====== Data provided

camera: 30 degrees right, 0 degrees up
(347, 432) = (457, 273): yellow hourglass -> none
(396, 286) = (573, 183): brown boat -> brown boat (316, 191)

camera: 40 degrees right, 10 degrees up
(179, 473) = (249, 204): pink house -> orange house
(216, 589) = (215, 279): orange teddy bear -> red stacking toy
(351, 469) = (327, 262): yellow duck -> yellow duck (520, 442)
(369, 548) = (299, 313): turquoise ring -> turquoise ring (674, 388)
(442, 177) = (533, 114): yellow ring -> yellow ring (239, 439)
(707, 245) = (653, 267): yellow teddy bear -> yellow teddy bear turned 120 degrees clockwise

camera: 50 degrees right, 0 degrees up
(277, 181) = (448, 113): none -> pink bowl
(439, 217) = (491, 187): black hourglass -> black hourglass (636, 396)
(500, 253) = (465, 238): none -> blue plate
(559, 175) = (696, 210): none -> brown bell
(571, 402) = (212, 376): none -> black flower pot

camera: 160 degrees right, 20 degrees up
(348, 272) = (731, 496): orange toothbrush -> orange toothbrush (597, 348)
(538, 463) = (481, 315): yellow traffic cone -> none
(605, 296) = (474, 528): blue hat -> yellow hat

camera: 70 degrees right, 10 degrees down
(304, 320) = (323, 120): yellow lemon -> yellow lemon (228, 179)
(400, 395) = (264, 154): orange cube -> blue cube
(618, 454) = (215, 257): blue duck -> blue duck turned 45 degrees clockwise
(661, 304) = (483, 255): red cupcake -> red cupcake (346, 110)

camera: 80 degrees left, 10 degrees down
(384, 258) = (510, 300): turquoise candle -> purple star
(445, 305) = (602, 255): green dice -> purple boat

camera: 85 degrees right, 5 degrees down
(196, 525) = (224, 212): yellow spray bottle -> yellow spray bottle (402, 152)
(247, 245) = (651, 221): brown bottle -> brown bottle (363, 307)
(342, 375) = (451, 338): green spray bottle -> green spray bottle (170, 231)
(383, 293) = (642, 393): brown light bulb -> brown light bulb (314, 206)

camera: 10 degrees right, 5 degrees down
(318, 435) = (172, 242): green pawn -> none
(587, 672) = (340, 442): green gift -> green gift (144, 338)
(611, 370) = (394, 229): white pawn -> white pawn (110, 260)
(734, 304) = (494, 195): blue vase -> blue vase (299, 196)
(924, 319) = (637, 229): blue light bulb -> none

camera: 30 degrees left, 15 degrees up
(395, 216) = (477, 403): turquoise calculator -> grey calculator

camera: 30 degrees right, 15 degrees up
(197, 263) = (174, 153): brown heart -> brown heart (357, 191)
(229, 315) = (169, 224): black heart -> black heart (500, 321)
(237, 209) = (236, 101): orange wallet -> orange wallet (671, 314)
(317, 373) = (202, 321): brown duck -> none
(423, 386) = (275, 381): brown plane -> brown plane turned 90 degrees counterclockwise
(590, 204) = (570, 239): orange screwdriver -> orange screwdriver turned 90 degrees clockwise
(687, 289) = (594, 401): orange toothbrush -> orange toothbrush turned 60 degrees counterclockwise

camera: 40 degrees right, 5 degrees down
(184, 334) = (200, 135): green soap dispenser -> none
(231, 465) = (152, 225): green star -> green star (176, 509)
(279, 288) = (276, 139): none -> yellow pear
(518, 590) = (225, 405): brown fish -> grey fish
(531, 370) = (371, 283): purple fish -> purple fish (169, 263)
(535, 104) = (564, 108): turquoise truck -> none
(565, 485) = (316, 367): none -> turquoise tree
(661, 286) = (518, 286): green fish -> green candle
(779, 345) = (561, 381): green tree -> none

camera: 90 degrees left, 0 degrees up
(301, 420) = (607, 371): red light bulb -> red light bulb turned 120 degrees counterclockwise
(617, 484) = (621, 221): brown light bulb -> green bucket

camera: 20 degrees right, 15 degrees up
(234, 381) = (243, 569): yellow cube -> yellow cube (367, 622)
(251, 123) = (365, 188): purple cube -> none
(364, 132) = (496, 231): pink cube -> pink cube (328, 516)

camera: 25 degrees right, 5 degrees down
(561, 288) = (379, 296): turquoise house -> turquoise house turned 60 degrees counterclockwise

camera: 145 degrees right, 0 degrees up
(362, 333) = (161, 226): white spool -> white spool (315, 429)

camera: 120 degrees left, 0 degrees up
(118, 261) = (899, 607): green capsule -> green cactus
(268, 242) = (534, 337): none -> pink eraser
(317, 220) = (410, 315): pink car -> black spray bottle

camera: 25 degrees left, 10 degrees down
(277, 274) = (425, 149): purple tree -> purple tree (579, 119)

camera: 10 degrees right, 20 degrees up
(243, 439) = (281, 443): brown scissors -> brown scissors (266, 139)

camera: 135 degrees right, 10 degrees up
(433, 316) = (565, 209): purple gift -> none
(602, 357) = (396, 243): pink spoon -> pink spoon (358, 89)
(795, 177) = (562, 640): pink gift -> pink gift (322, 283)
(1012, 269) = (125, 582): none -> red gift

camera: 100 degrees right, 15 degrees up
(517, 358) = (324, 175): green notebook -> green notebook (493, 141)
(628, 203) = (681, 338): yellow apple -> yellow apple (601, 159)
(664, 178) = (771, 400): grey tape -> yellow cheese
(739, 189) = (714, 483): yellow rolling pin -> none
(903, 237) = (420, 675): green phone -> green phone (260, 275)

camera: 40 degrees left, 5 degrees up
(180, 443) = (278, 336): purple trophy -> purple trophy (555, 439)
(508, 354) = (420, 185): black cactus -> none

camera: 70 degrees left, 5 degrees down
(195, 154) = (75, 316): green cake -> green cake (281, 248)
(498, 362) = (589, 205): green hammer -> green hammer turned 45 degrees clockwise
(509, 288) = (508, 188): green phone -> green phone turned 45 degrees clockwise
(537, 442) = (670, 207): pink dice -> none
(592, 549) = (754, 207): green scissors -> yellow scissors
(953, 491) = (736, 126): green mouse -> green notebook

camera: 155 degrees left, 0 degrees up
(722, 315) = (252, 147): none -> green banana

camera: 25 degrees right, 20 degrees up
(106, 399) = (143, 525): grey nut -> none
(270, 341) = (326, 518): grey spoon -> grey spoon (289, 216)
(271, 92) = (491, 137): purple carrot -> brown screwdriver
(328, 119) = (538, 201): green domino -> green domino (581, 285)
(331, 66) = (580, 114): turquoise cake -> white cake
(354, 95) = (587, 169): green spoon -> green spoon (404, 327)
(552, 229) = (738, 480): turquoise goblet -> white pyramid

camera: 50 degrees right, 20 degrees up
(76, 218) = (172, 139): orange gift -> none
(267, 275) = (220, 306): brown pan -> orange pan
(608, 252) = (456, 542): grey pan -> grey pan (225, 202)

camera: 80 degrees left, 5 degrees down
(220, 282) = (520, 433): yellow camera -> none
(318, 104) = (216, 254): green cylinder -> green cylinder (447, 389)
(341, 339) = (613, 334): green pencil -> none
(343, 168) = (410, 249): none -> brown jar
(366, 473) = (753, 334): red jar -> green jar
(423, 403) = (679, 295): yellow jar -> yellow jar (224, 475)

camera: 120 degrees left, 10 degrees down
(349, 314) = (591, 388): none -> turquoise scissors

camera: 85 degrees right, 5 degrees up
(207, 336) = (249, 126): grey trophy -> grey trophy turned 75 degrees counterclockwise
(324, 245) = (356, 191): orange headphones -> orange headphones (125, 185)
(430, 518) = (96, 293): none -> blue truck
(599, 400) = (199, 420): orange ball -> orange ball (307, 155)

============

The material shown above must be written out again in full, exactly as it reads.

Solved exercise
camera: 30 degrees right, 0 degrees up
(347, 432) = (457, 273): yellow hourglass -> none
(396, 286) = (573, 183): brown boat -> brown boat (316, 191)

camera: 40 degrees right, 10 degrees up
(179, 473) = (249, 204): pink house -> orange house
(216, 589) = (215, 279): orange teddy bear -> red stacking toy
(351, 469) = (327, 262): yellow duck -> yellow duck (520, 442)
(369, 548) = (299, 313): turquoise ring -> turquoise ring (674, 388)
(442, 177) = (533, 114): yellow ring -> yellow ring (239, 439)
(707, 245) = (653, 267): yellow teddy bear -> yellow teddy bear turned 120 degrees clockwise

camera: 50 degrees right, 0 degrees up
(277, 181) = (448, 113): none -> pink bowl
(439, 217) = (491, 187): black hourglass -> black hourglass (636, 396)
(500, 253) = (465, 238): none -> blue plate
(559, 175) = (696, 210): none -> brown bell
(571, 402) = (212, 376): none -> black flower pot

camera: 160 degrees right, 20 degrees up
(348, 272) = (731, 496): orange toothbrush -> orange toothbrush (597, 348)
(538, 463) = (481, 315): yellow traffic cone -> none
(605, 296) = (474, 528): blue hat -> yellow hat

camera: 70 degrees right, 10 degrees down
(304, 320) = (323, 120): yellow lemon -> yellow lemon (228, 179)
(400, 395) = (264, 154): orange cube -> blue cube
(618, 454) = (215, 257): blue duck -> blue duck turned 45 degrees clockwise
(661, 304) = (483, 255): red cupcake -> red cupcake (346, 110)

camera: 80 degrees left, 10 degrees down
(384, 258) = (510, 300): turquoise candle -> purple star
(445, 305) = (602, 255): green dice -> purple boat

camera: 85 degrees right, 5 degrees down
(196, 525) = (224, 212): yellow spray bottle -> yellow spray bottle (402, 152)
(247, 245) = (651, 221): brown bottle -> brown bottle (363, 307)
(342, 375) = (451, 338): green spray bottle -> green spray bottle (170, 231)
(383, 293) = (642, 393): brown light bulb -> brown light bulb (314, 206)

camera: 10 degrees right, 5 degrees down
(318, 435) = (172, 242): green pawn -> none
(587, 672) = (340, 442): green gift -> green gift (144, 338)
(611, 370) = (394, 229): white pawn -> white pawn (110, 260)
(734, 304) = (494, 195): blue vase -> blue vase (299, 196)
(924, 319) = (637, 229): blue light bulb -> none

camera: 30 degrees left, 15 degrees up
(395, 216) = (477, 403): turquoise calculator -> grey calculator

camera: 30 degrees right, 15 degrees up
(197, 263) = (174, 153): brown heart -> brown heart (357, 191)
(229, 315) = (169, 224): black heart -> black heart (500, 321)
(237, 209) = (236, 101): orange wallet -> orange wallet (671, 314)
(317, 373) = (202, 321): brown duck -> none
(423, 386) = (275, 381): brown plane -> brown plane turned 90 degrees counterclockwise
(590, 204) = (570, 239): orange screwdriver -> orange screwdriver turned 90 degrees clockwise
(687, 289) = (594, 401): orange toothbrush -> orange toothbrush turned 60 degrees counterclockwise

camera: 40 degrees right, 5 degrees down
(184, 334) = (200, 135): green soap dispenser -> none
(231, 465) = (152, 225): green star -> green star (176, 509)
(279, 288) = (276, 139): none -> yellow pear
(518, 590) = (225, 405): brown fish -> grey fish
(531, 370) = (371, 283): purple fish -> purple fish (169, 263)
(535, 104) = (564, 108): turquoise truck -> none
(565, 485) = (316, 367): none -> turquoise tree
(661, 286) = (518, 286): green fish -> green candle
(779, 345) = (561, 381): green tree -> none

camera: 90 degrees left, 0 degrees up
(301, 420) = (607, 371): red light bulb -> red light bulb turned 120 degrees counterclockwise
(617, 484) = (621, 221): brown light bulb -> green bucket

camera: 20 degrees right, 15 degrees up
(234, 381) = (243, 569): yellow cube -> yellow cube (367, 622)
(251, 123) = (365, 188): purple cube -> none
(364, 132) = (496, 231): pink cube -> pink cube (328, 516)

camera: 25 degrees right, 5 degrees down
(561, 288) = (379, 296): turquoise house -> turquoise house turned 60 degrees counterclockwise

camera: 145 degrees right, 0 degrees up
(362, 333) = (161, 226): white spool -> white spool (315, 429)

camera: 120 degrees left, 0 degrees up
(118, 261) = (899, 607): green capsule -> green cactus
(268, 242) = (534, 337): none -> pink eraser
(317, 220) = (410, 315): pink car -> black spray bottle

camera: 25 degrees left, 10 degrees down
(277, 274) = (425, 149): purple tree -> purple tree (579, 119)

camera: 10 degrees right, 20 degrees up
(243, 439) = (281, 443): brown scissors -> brown scissors (266, 139)

camera: 135 degrees right, 10 degrees up
(433, 316) = (565, 209): purple gift -> none
(602, 357) = (396, 243): pink spoon -> pink spoon (358, 89)
(795, 177) = (562, 640): pink gift -> pink gift (322, 283)
(1012, 269) = (125, 582): none -> red gift

camera: 100 degrees right, 15 degrees up
(517, 358) = (324, 175): green notebook -> green notebook (493, 141)
(628, 203) = (681, 338): yellow apple -> yellow apple (601, 159)
(664, 178) = (771, 400): grey tape -> yellow cheese
(739, 189) = (714, 483): yellow rolling pin -> none
(903, 237) = (420, 675): green phone -> green phone (260, 275)

camera: 40 degrees left, 5 degrees up
(180, 443) = (278, 336): purple trophy -> purple trophy (555, 439)
(508, 354) = (420, 185): black cactus -> none

camera: 70 degrees left, 5 degrees down
(195, 154) = (75, 316): green cake -> green cake (281, 248)
(498, 362) = (589, 205): green hammer -> green hammer turned 45 degrees clockwise
(509, 288) = (508, 188): green phone -> green phone turned 45 degrees clockwise
(537, 442) = (670, 207): pink dice -> none
(592, 549) = (754, 207): green scissors -> yellow scissors
(953, 491) = (736, 126): green mouse -> green notebook

camera: 155 degrees left, 0 degrees up
(722, 315) = (252, 147): none -> green banana

camera: 25 degrees right, 20 degrees up
(106, 399) = (143, 525): grey nut -> none
(270, 341) = (326, 518): grey spoon -> grey spoon (289, 216)
(271, 92) = (491, 137): purple carrot -> brown screwdriver
(328, 119) = (538, 201): green domino -> green domino (581, 285)
(331, 66) = (580, 114): turquoise cake -> white cake
(354, 95) = (587, 169): green spoon -> green spoon (404, 327)
(552, 229) = (738, 480): turquoise goblet -> white pyramid

camera: 50 degrees right, 20 degrees up
(76, 218) = (172, 139): orange gift -> none
(267, 275) = (220, 306): brown pan -> orange pan
(608, 252) = (456, 542): grey pan -> grey pan (225, 202)

camera: 80 degrees left, 5 degrees down
(220, 282) = (520, 433): yellow camera -> none
(318, 104) = (216, 254): green cylinder -> green cylinder (447, 389)
(341, 339) = (613, 334): green pencil -> none
(343, 168) = (410, 249): none -> brown jar
(366, 473) = (753, 334): red jar -> green jar
(423, 403) = (679, 295): yellow jar -> yellow jar (224, 475)

camera: 120 degrees left, 10 degrees down
(349, 314) = (591, 388): none -> turquoise scissors

camera: 85 degrees right, 5 degrees up
(207, 336) = (249, 126): grey trophy -> grey trophy turned 75 degrees counterclockwise
(324, 245) = (356, 191): orange headphones -> orange headphones (125, 185)
(430, 518) = (96, 293): none -> blue truck
(599, 400) = (199, 420): orange ball -> orange ball (307, 155)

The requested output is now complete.